## ASSIGNMENT
An exact copy of the data is required. No picture may appear in it.
::::::
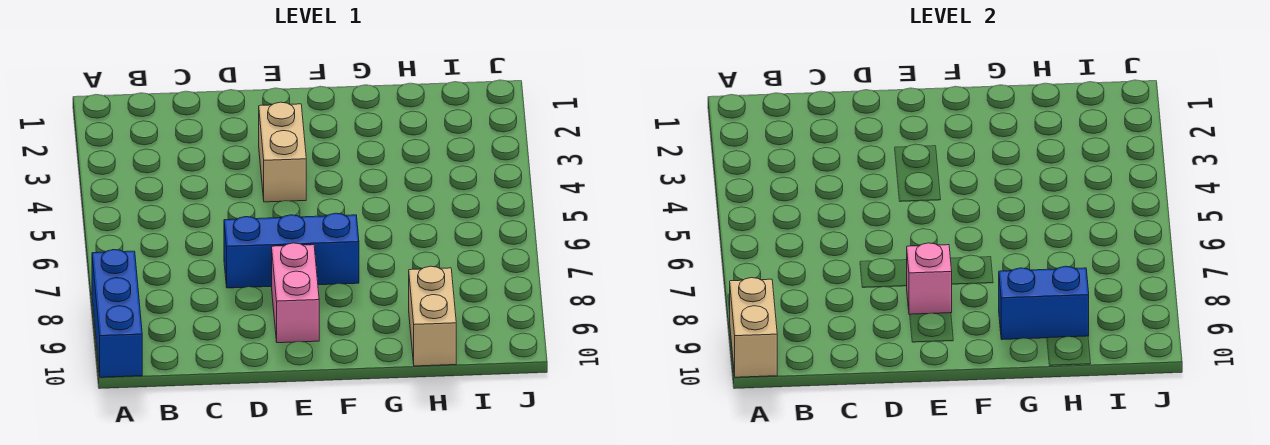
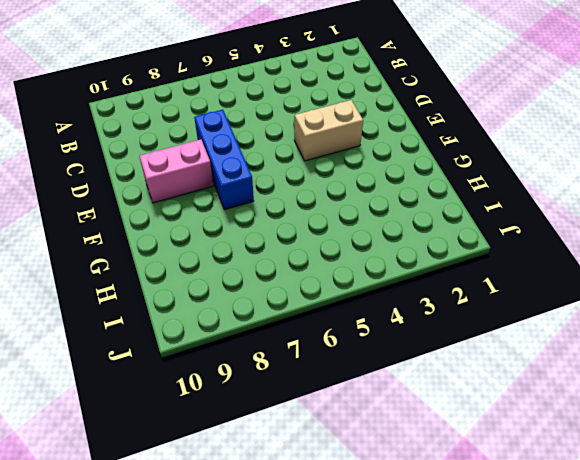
none -> blue brick A8:A10 level 1
none -> tan brick H9:H10 level 1

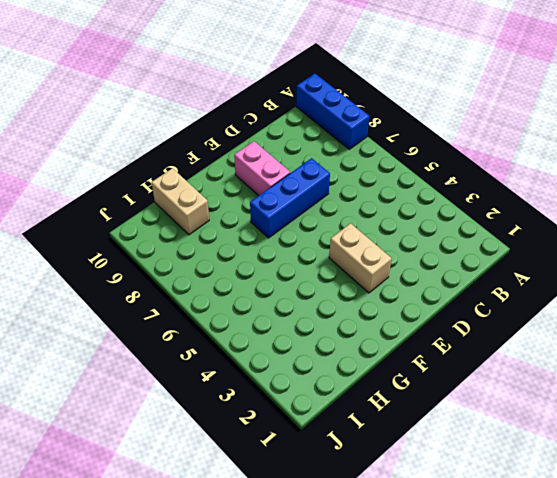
none -> tan brick A9:A10 level 2
none -> pink brick E8 level 2

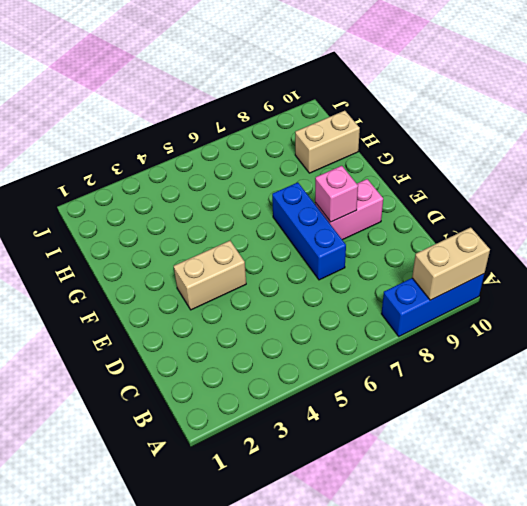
none -> blue brick G9:H9 level 2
::::::
## RESPONSE
none -> blue brick A8:A10 level 1
none -> tan brick H9:H10 level 1

none -> tan brick A9:A10 level 2
none -> pink brick E8 level 2

none -> blue brick G9:H9 level 2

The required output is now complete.